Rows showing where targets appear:
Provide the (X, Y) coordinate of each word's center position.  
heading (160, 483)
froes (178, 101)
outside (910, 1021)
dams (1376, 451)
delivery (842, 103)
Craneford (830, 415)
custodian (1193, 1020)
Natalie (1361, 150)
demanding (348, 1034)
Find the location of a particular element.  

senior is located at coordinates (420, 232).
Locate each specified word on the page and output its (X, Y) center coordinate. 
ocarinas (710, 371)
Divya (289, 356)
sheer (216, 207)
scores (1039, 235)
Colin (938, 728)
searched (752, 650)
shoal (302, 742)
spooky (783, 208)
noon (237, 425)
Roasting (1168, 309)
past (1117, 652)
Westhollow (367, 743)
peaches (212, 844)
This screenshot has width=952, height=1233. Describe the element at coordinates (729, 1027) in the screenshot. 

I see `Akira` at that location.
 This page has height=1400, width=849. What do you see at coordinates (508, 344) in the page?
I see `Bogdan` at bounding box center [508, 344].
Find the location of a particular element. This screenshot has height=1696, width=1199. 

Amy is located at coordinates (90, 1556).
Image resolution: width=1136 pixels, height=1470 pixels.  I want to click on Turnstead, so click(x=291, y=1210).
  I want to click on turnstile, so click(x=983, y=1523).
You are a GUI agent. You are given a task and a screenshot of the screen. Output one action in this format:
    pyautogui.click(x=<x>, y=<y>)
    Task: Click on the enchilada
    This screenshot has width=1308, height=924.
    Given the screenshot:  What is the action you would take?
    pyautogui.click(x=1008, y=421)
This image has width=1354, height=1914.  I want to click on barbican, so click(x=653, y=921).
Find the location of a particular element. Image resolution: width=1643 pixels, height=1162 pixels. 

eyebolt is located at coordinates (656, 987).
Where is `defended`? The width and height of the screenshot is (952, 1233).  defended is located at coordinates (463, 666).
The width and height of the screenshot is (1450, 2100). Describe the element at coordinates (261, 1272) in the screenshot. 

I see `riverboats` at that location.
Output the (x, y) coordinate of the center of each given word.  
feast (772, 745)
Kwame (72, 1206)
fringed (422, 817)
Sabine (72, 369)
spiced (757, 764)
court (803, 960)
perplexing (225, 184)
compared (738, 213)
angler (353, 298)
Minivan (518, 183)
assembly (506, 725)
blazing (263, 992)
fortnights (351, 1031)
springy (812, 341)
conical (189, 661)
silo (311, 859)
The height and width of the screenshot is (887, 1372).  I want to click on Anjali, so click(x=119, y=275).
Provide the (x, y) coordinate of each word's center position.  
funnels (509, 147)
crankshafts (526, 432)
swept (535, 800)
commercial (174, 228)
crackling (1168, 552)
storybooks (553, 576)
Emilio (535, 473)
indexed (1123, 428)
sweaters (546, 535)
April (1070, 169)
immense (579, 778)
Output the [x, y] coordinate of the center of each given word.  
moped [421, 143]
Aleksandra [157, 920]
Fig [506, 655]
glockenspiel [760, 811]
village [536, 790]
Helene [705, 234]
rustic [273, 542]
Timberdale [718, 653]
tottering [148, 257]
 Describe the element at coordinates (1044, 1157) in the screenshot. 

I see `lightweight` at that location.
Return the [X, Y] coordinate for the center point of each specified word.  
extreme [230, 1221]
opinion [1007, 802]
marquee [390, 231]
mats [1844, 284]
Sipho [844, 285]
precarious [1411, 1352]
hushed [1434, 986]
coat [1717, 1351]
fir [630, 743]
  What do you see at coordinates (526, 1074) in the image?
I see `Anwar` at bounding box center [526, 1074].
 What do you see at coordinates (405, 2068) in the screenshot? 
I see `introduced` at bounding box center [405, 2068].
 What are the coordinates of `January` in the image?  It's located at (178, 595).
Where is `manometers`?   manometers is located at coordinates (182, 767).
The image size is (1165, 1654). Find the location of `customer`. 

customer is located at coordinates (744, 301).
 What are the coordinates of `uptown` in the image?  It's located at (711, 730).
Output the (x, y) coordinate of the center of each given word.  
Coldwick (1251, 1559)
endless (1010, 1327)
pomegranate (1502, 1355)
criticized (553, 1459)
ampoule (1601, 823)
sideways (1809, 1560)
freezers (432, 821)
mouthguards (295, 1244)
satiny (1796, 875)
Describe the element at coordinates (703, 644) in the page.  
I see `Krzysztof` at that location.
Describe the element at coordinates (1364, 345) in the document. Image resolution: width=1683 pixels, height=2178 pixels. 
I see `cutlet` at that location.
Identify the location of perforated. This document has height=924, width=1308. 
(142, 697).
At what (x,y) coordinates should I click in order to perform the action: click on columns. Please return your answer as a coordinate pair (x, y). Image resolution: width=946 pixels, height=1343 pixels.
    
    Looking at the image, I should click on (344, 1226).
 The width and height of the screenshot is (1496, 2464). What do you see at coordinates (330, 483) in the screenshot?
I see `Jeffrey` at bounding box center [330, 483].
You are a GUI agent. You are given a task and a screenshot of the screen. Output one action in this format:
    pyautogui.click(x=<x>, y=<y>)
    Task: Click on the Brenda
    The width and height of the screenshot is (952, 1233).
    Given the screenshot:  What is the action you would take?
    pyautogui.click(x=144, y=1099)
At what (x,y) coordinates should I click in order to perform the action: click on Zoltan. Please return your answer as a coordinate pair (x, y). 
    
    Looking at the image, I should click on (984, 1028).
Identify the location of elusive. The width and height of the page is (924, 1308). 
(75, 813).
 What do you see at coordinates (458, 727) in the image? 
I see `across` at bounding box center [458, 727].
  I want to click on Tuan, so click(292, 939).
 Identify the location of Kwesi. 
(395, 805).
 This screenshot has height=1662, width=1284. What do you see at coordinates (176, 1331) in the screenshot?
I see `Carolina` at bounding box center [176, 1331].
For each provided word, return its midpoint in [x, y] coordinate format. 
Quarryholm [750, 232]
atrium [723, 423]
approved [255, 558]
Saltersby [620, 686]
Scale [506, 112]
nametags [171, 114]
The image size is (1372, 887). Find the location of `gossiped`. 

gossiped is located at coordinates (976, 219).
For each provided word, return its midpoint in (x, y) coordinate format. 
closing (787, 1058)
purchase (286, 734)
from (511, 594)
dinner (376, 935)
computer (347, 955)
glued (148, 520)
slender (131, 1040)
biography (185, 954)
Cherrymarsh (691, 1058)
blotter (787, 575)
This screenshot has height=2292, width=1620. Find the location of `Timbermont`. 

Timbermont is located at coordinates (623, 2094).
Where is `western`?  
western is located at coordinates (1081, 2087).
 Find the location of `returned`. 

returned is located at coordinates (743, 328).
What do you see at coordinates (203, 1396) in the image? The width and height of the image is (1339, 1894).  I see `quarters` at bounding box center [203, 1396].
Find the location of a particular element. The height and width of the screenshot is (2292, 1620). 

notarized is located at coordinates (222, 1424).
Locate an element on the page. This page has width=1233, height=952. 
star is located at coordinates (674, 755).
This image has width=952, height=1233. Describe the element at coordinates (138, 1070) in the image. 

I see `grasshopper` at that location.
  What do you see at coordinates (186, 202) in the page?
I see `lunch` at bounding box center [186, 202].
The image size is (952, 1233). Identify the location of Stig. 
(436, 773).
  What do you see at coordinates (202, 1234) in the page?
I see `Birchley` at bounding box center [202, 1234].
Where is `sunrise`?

EXERCISE: Recast the data above as a Markdown table with two columns, "Row" and "Line". Number the rows in order starting from 1, and give one line per row, leaving out blank lines.

CORRECT ANSWER:
| Row | Line |
|---|---|
| 1 | Provide the (X, Y) coordinate of each word's center position.   |
| 2 | heading (160, 483) |
| 3 | froes (178, 101) |
| 4 | outside (910, 1021) |
| 5 | dams (1376, 451) |
| 6 | delivery (842, 103) |
| 7 | Craneford (830, 415) |
| 8 | custodian (1193, 1020) |
| 9 | Natalie (1361, 150) |
| 10 | demanding (348, 1034) |
| 11 | Find the location of a particular element.   |
| 12 | senior is located at coordinates (420, 232). |
| 13 | Locate each specified word on the page and output its (X, Y) center coordinate.  |
| 14 | ocarinas (710, 371) |
| 15 | Divya (289, 356) |
| 16 | sheer (216, 207) |
| 17 | scores (1039, 235) |
| 18 | Colin (938, 728) |
| 19 | searched (752, 650) |
| 20 | shoal (302, 742) |
| 21 | spooky (783, 208) |
| 22 | noon (237, 425) |
| 23 | Roasting (1168, 309) |
| 24 | past (1117, 652) |
| 25 | Westhollow (367, 743) |
| 26 | peaches (212, 844) |
| 27 | This screenshot has width=952, height=1233. Describe the element at coordinates (729, 1027) in the screenshot.  |
| 28 | I see `Akira` at that location. |
| 29 |  This page has height=1400, width=849. What do you see at coordinates (508, 344) in the page? |
| 30 | I see `Bogdan` at bounding box center [508, 344]. |
| 31 | Find the location of a particular element. This screenshot has height=1696, width=1199.  |
| 32 | Amy is located at coordinates (90, 1556). |
| 33 | Image resolution: width=1136 pixels, height=1470 pixels.  I want to click on Turnstead, so click(x=291, y=1210). |
| 34 |   I want to click on turnstile, so click(x=983, y=1523). |
| 35 | You are a GUI agent. You are given a task and a screenshot of the screen. Output one action in this format: |
| 36 |     pyautogui.click(x=<x>, y=<y>) |
| 37 |     Task: Click on the enchilada |
| 38 |     This screenshot has width=1308, height=924. |
| 39 |     Given the screenshot:  What is the action you would take? |
| 40 |     pyautogui.click(x=1008, y=421) |
| 41 | This image has width=1354, height=1914.  I want to click on barbican, so click(x=653, y=921). |
| 42 | Find the location of a particular element. Image resolution: width=1643 pixels, height=1162 pixels.  |
| 43 | eyebolt is located at coordinates (656, 987). |
| 44 | Where is `defended`? The width and height of the screenshot is (952, 1233).  defended is located at coordinates (463, 666). |
| 45 | The width and height of the screenshot is (1450, 2100). Describe the element at coordinates (261, 1272) in the screenshot.  |
| 46 | I see `riverboats` at that location. |
| 47 | Output the (x, y) coordinate of the center of each given word.   |
| 48 | feast (772, 745) |
| 49 | Kwame (72, 1206) |
| 50 | fringed (422, 817) |
| 51 | Sabine (72, 369) |
| 52 | spiced (757, 764) |
| 53 | court (803, 960) |
| 54 | perplexing (225, 184) |
| 55 | compared (738, 213) |
| 56 | angler (353, 298) |
| 57 | Minivan (518, 183) |
| 58 | assembly (506, 725) |
| 59 | blazing (263, 992) |
| 60 | fortnights (351, 1031) |
| 61 | springy (812, 341) |
| 62 | conical (189, 661) |
| 63 | silo (311, 859) |
| 64 | The height and width of the screenshot is (887, 1372).  I want to click on Anjali, so click(x=119, y=275). |
| 65 | Provide the (x, y) coordinate of each word's center position.   |
| 66 | funnels (509, 147) |
| 67 | crankshafts (526, 432) |
| 68 | swept (535, 800) |
| 69 | commercial (174, 228) |
| 70 | crackling (1168, 552) |
| 71 | storybooks (553, 576) |
| 72 | Emilio (535, 473) |
| 73 | indexed (1123, 428) |
| 74 | sweaters (546, 535) |
| 75 | April (1070, 169) |
| 76 | immense (579, 778) |
| 77 | Output the [x, y] coordinate of the center of each given word.   |
| 78 | moped [421, 143] |
| 79 | Aleksandra [157, 920] |
| 80 | Fig [506, 655] |
| 81 | glockenspiel [760, 811] |
| 82 | village [536, 790] |
| 83 | Helene [705, 234] |
| 84 | rustic [273, 542] |
| 85 | Timberdale [718, 653] |
| 86 | tottering [148, 257] |
| 87 |  Describe the element at coordinates (1044, 1157) in the screenshot.  |
| 88 | I see `lightweight` at that location. |
| 89 | Return the [X, Y] coordinate for the center point of each specified word.   |
| 90 | extreme [230, 1221] |
| 91 | opinion [1007, 802] |
| 92 | marquee [390, 231] |
| 93 | mats [1844, 284] |
| 94 | Sipho [844, 285] |
| 95 | precarious [1411, 1352] |
| 96 | hushed [1434, 986] |
| 97 | coat [1717, 1351] |
| 98 | fir [630, 743] |
| 99 |   What do you see at coordinates (526, 1074) in the image? |
| 100 | I see `Anwar` at bounding box center [526, 1074]. |
| 101 |  What do you see at coordinates (405, 2068) in the screenshot?  |
| 102 | I see `introduced` at bounding box center [405, 2068]. |
| 103 |  What are the coordinates of `January` in the image?  It's located at (178, 595). |
| 104 | Where is `manometers`?   manometers is located at coordinates (182, 767). |
| 105 | The image size is (1165, 1654). Find the location of `customer`.  |
| 106 | customer is located at coordinates (744, 301). |
| 107 |  What are the coordinates of `uptown` in the image?  It's located at (711, 730). |
| 108 | Output the (x, y) coordinate of the center of each given word.   |
| 109 | Coldwick (1251, 1559) |
| 110 | endless (1010, 1327) |
| 111 | pomegranate (1502, 1355) |
| 112 | criticized (553, 1459) |
| 113 | ampoule (1601, 823) |
| 114 | sideways (1809, 1560) |
| 115 | freezers (432, 821) |
| 116 | mouthguards (295, 1244) |
| 117 | satiny (1796, 875) |
| 118 | Describe the element at coordinates (703, 644) in the page.   |
| 119 | I see `Krzysztof` at that location. |
| 120 | Describe the element at coordinates (1364, 345) in the document. Image resolution: width=1683 pixels, height=2178 pixels.  |
| 121 | I see `cutlet` at that location. |
| 122 | Identify the location of perforated. This document has height=924, width=1308.  |
| 123 | (142, 697). |
| 124 | At what (x,y) coordinates should I click in order to perform the action: click on columns. Please return your answer as a coordinate pair (x, y). Image resolution: width=946 pixels, height=1343 pixels. |
| 125 |     Looking at the image, I should click on (344, 1226). |
| 126 |  The width and height of the screenshot is (1496, 2464). What do you see at coordinates (330, 483) in the screenshot? |
| 127 | I see `Jeffrey` at bounding box center [330, 483]. |
| 128 | You are a GUI agent. You are given a task and a screenshot of the screen. Output one action in this format: |
| 129 |     pyautogui.click(x=<x>, y=<y>) |
| 130 |     Task: Click on the Brenda |
| 131 |     The width and height of the screenshot is (952, 1233). |
| 132 |     Given the screenshot:  What is the action you would take? |
| 133 |     pyautogui.click(x=144, y=1099) |
| 134 | At what (x,y) coordinates should I click in order to perform the action: click on Zoltan. Please return your answer as a coordinate pair (x, y).  |
| 135 |     Looking at the image, I should click on (984, 1028). |
| 136 | Identify the location of elusive. The width and height of the page is (924, 1308).  |
| 137 | (75, 813). |
| 138 |  What do you see at coordinates (458, 727) in the image?  |
| 139 | I see `across` at bounding box center [458, 727]. |
| 140 |   I want to click on Tuan, so click(292, 939). |
| 141 |  Identify the location of Kwesi.  |
| 142 | (395, 805). |
| 143 |  This screenshot has height=1662, width=1284. What do you see at coordinates (176, 1331) in the screenshot? |
| 144 | I see `Carolina` at bounding box center [176, 1331]. |
| 145 | For each provided word, return its midpoint in [x, y] coordinate format.  |
| 146 | Quarryholm [750, 232] |
| 147 | atrium [723, 423] |
| 148 | approved [255, 558] |
| 149 | Saltersby [620, 686] |
| 150 | Scale [506, 112] |
| 151 | nametags [171, 114] |
| 152 | The image size is (1372, 887). Find the location of `gossiped`.  |
| 153 | gossiped is located at coordinates (976, 219). |
| 154 | For each provided word, return its midpoint in (x, y) coordinate format.  |
| 155 | closing (787, 1058) |
| 156 | purchase (286, 734) |
| 157 | from (511, 594) |
| 158 | dinner (376, 935) |
| 159 | computer (347, 955) |
| 160 | glued (148, 520) |
| 161 | slender (131, 1040) |
| 162 | biography (185, 954) |
| 163 | Cherrymarsh (691, 1058) |
| 164 | blotter (787, 575) |
| 165 | This screenshot has height=2292, width=1620. Find the location of `Timbermont`.  |
| 166 | Timbermont is located at coordinates (623, 2094). |
| 167 | Where is `western`?   |
| 168 | western is located at coordinates (1081, 2087). |
| 169 |  Find the location of `returned`.  |
| 170 | returned is located at coordinates (743, 328). |
| 171 | What do you see at coordinates (203, 1396) in the image? The width and height of the image is (1339, 1894).  I see `quarters` at bounding box center [203, 1396]. |
| 172 | Find the location of a particular element. The height and width of the screenshot is (2292, 1620).  |
| 173 | notarized is located at coordinates (222, 1424). |
| 174 | Locate an element on the page. This page has width=1233, height=952.  |
| 175 | star is located at coordinates (674, 755). |
| 176 | This image has width=952, height=1233. Describe the element at coordinates (138, 1070) in the image.  |
| 177 | I see `grasshopper` at that location. |
| 178 |   What do you see at coordinates (186, 202) in the page? |
| 179 | I see `lunch` at bounding box center [186, 202]. |
| 180 | The image size is (952, 1233). Identify the location of Stig.  |
| 181 | (436, 773). |
| 182 |   What do you see at coordinates (202, 1234) in the page? |
| 183 | I see `Birchley` at bounding box center [202, 1234]. |
| 184 | Where is `sunrise`? |